(Beginning of Exercise material)
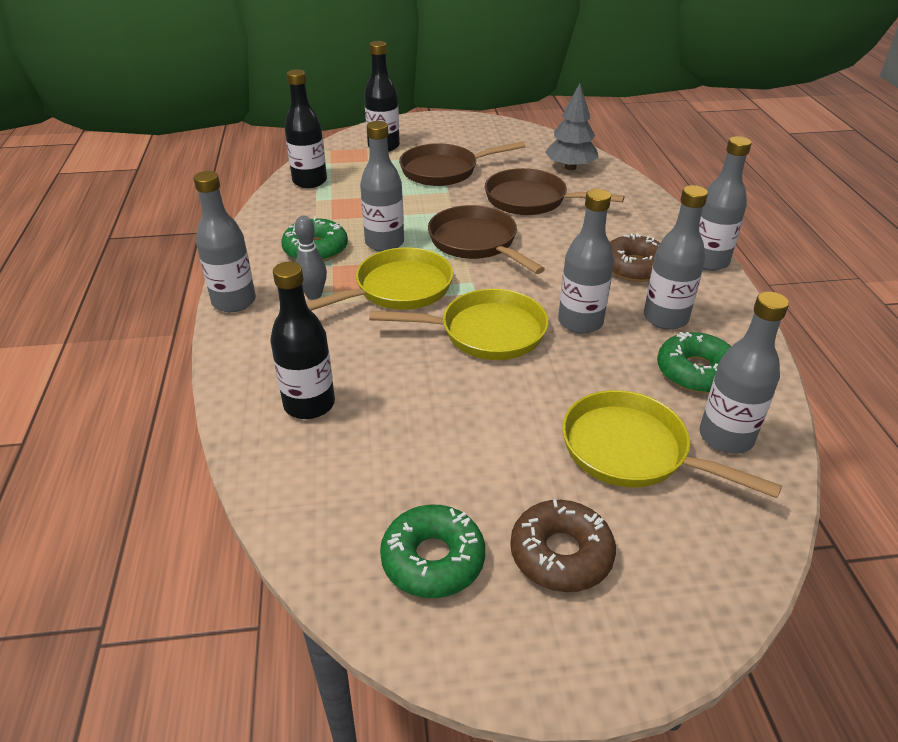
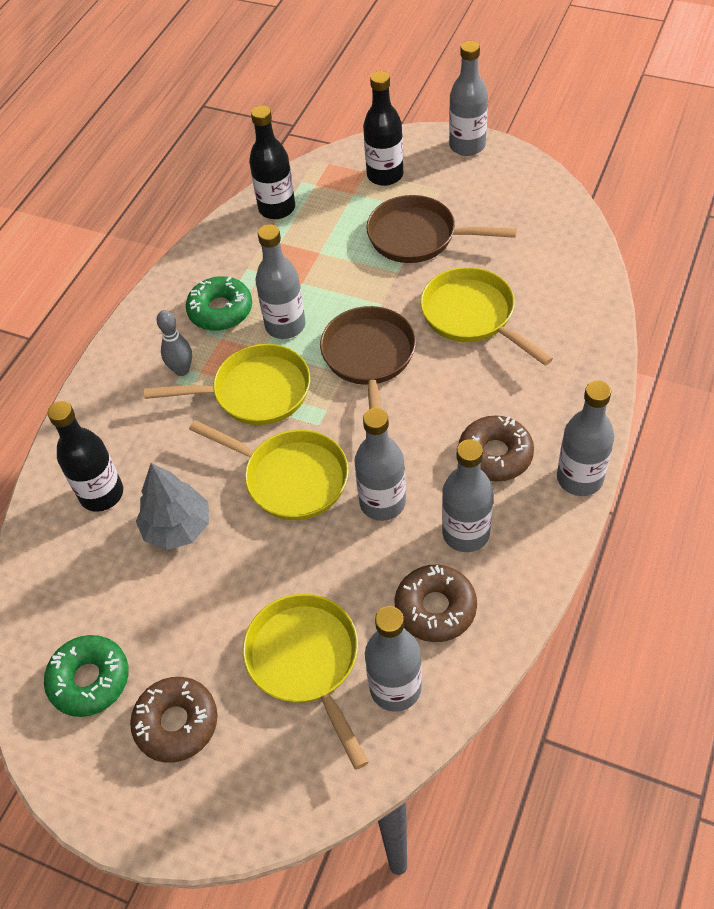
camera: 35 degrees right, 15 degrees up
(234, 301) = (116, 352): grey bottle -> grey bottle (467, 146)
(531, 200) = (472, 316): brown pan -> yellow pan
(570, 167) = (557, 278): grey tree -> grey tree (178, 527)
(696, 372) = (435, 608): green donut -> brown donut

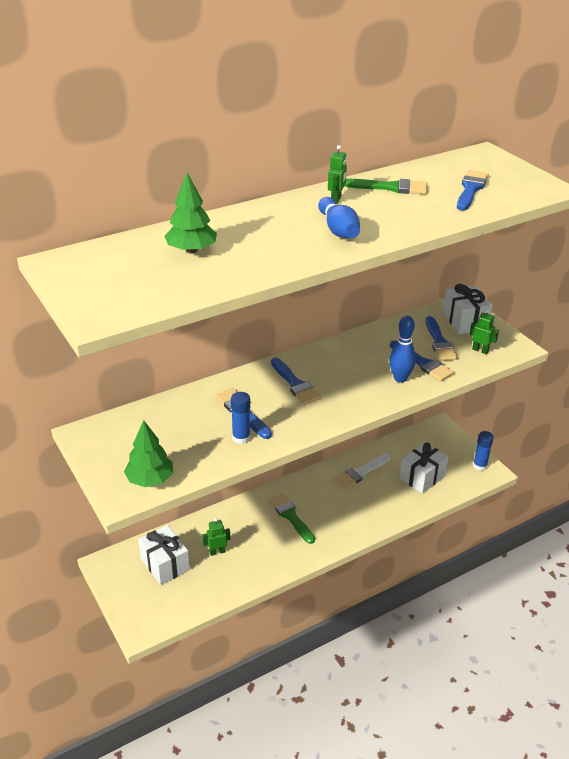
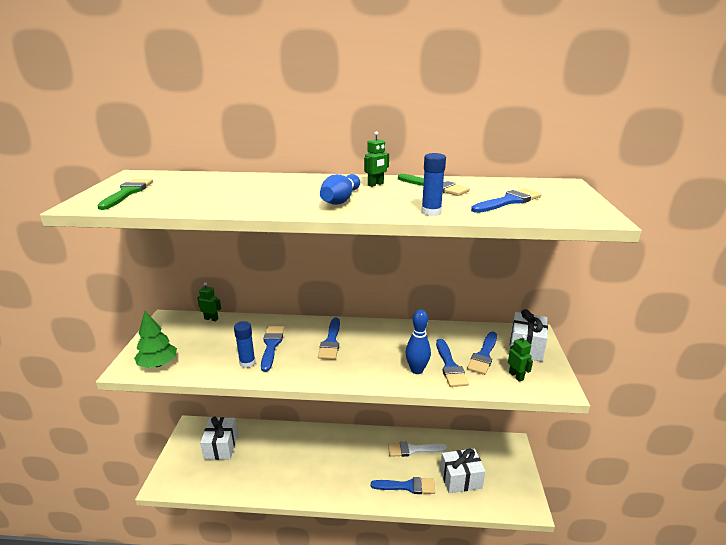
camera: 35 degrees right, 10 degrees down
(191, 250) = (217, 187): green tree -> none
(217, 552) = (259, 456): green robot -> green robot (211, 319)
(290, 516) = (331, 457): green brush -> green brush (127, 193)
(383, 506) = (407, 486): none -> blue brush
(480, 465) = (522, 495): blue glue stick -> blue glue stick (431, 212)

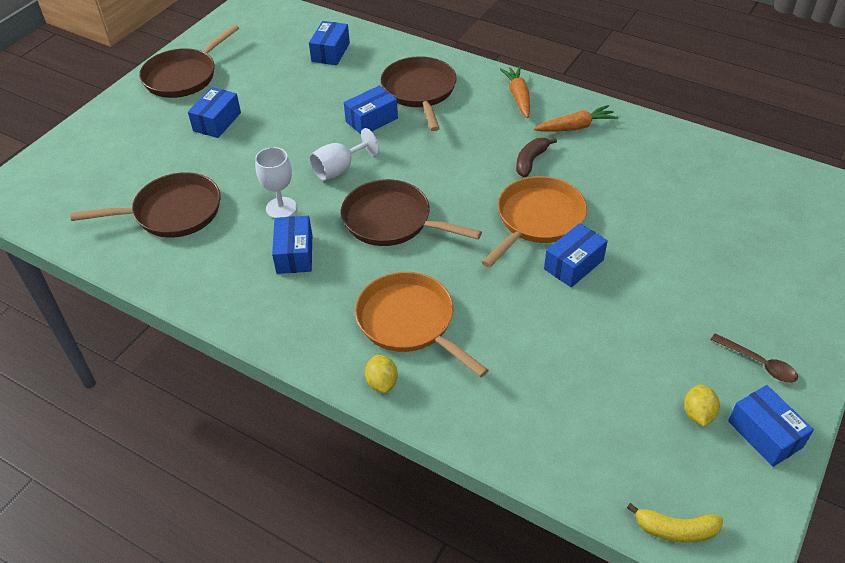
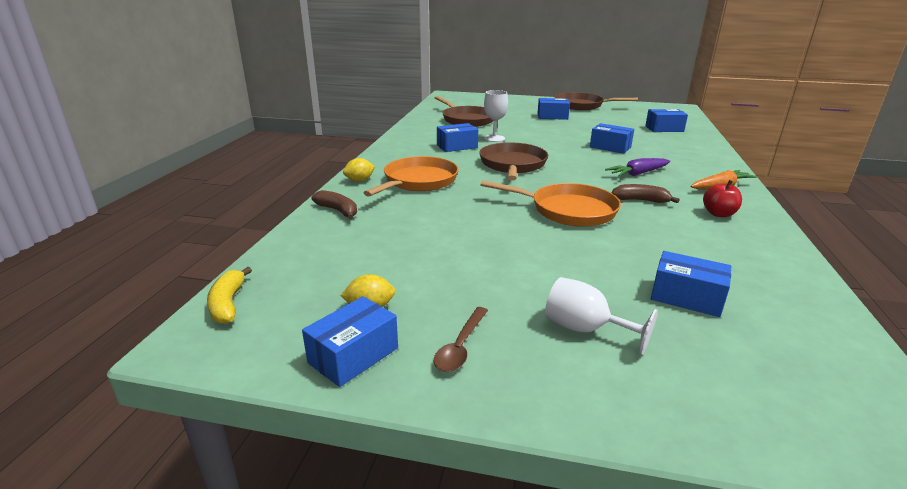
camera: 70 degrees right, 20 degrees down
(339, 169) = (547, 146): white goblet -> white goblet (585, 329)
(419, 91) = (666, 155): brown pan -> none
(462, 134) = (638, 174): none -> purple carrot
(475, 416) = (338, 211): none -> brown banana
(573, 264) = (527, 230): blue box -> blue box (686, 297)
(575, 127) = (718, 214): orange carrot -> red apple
(End of Exercise material)
(Beginning of Exercise material)
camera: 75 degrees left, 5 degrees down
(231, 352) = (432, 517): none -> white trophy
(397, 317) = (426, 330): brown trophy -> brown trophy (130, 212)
(End of Exercise material)
(Beginning of Exercise material)
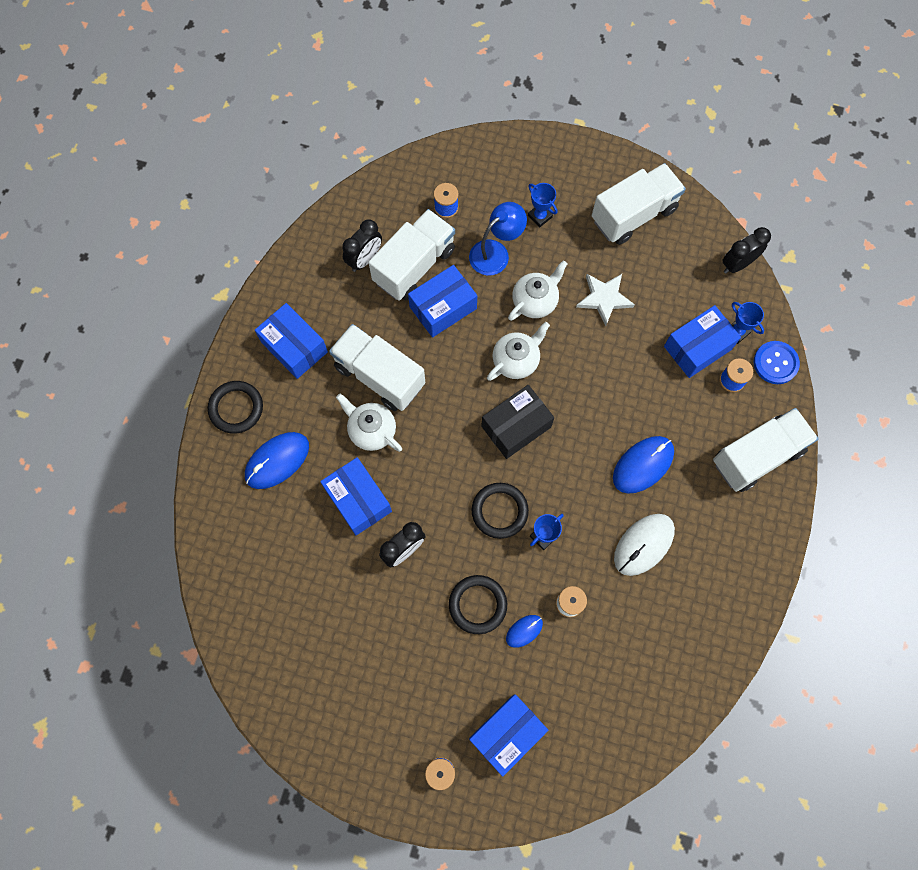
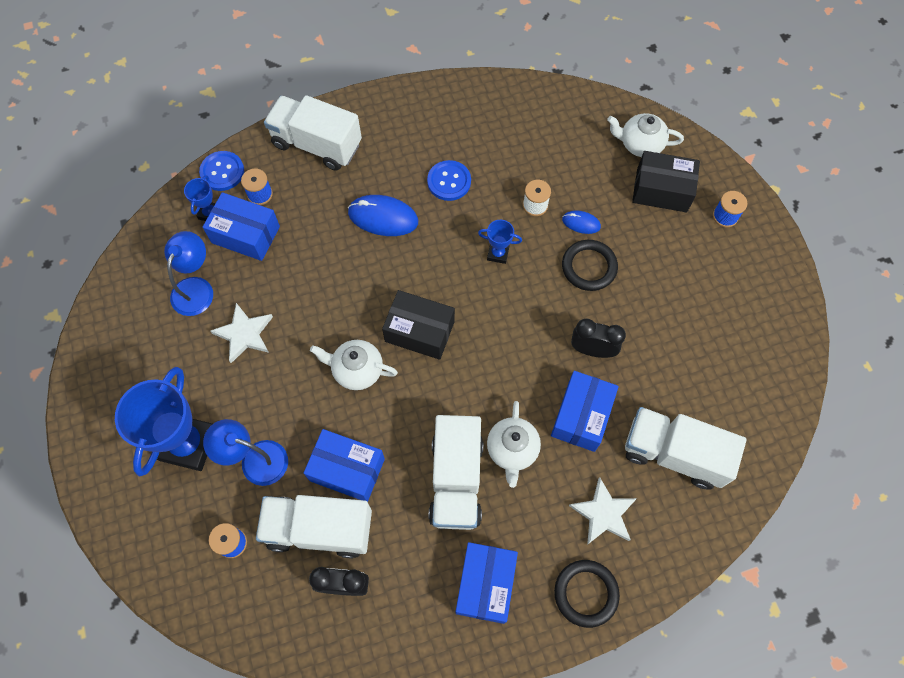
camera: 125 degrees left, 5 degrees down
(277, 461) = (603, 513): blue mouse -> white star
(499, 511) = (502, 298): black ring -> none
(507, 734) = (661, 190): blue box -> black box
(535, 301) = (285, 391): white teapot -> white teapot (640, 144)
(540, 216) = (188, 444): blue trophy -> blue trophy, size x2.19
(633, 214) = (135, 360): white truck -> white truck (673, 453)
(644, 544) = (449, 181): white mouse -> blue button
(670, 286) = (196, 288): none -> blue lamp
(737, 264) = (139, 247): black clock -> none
(End of Exercise material)
## What the task asks
Copy out exactly the material that runs from the line with "(531, 200) = (472, 316): brown" to the line with "(573, 264) = (527, 230): blue", ends included, and leave the pictures behind.

## Your response
(531, 200) = (472, 316): brown pan -> yellow pan
(570, 167) = (557, 278): grey tree -> grey tree (178, 527)
(696, 372) = (435, 608): green donut -> brown donut

camera: 35 degrees right, 10 degrees down
(191, 250) = (217, 187): green tree -> none
(217, 552) = (259, 456): green robot -> green robot (211, 319)
(290, 516) = (331, 457): green brush -> green brush (127, 193)
(383, 506) = (407, 486): none -> blue brush
(480, 465) = (522, 495): blue glue stick -> blue glue stick (431, 212)

camera: 70 degrees right, 20 degrees down
(339, 169) = (547, 146): white goblet -> white goblet (585, 329)
(419, 91) = (666, 155): brown pan -> none
(462, 134) = (638, 174): none -> purple carrot
(475, 416) = (338, 211): none -> brown banana
(573, 264) = (527, 230): blue box -> blue box (686, 297)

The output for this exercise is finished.